Please produce a character-exact copy of the listing that follows, omitting all images.

______

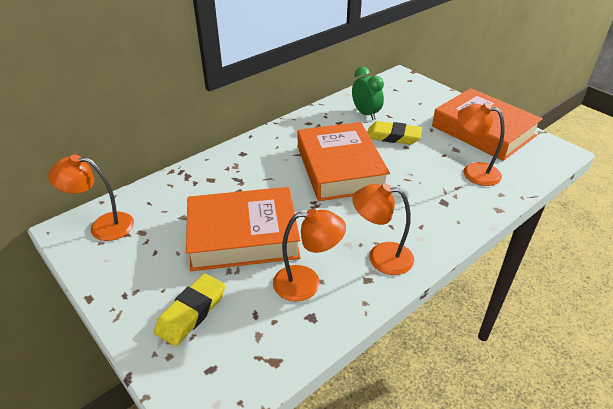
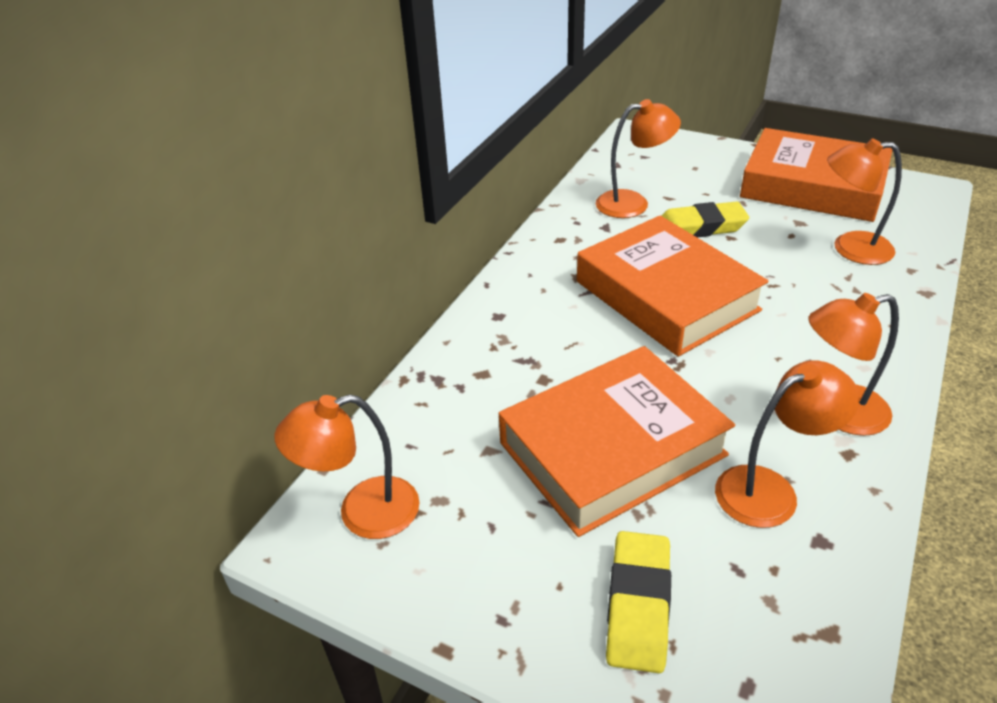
camera: 20 degrees left, 0 degrees up
(365, 114) = (633, 203): green clock -> orange lamp

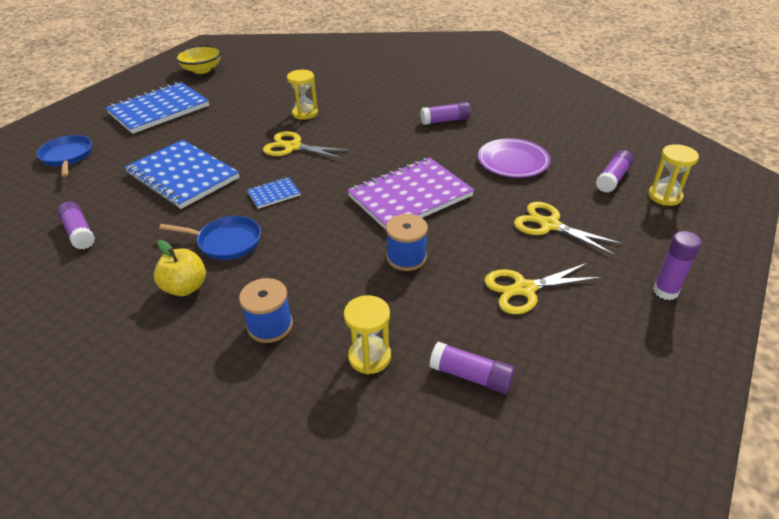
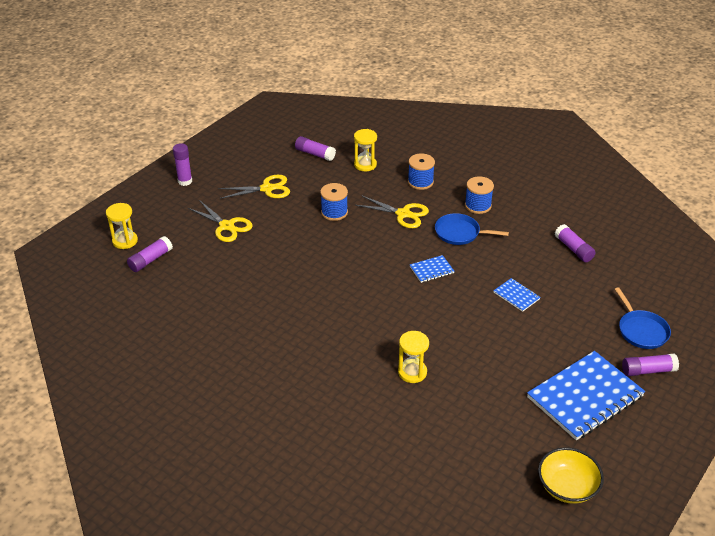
camera: 175 degrees left, 0 degrees up
(182, 176) = (516, 296): blue notebook -> blue notebook, size x0.44
(185, 287) = (478, 205): yellow apple -> blue spool
(293, 147) = (421, 322): yellow scissors -> yellow scissors (403, 214)
(410, 196) = (320, 258): purple notebook -> none
(445, 121) = (262, 344): purple glue stick -> purple glue stick (648, 370)
(513, 161) = (221, 285): purple plate -> none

______

■ Problem solution:
camera: 20 degrees left, 0 degrees up
(365, 114) = (633, 203): green clock -> orange lamp

camera: 175 degrees left, 0 degrees up
(182, 176) = (516, 296): blue notebook -> blue notebook, size x0.44
(185, 287) = (478, 205): yellow apple -> blue spool
(293, 147) = (421, 322): yellow scissors -> yellow scissors (403, 214)
(410, 196) = (320, 258): purple notebook -> none
(445, 121) = (262, 344): purple glue stick -> purple glue stick (648, 370)
(513, 161) = (221, 285): purple plate -> none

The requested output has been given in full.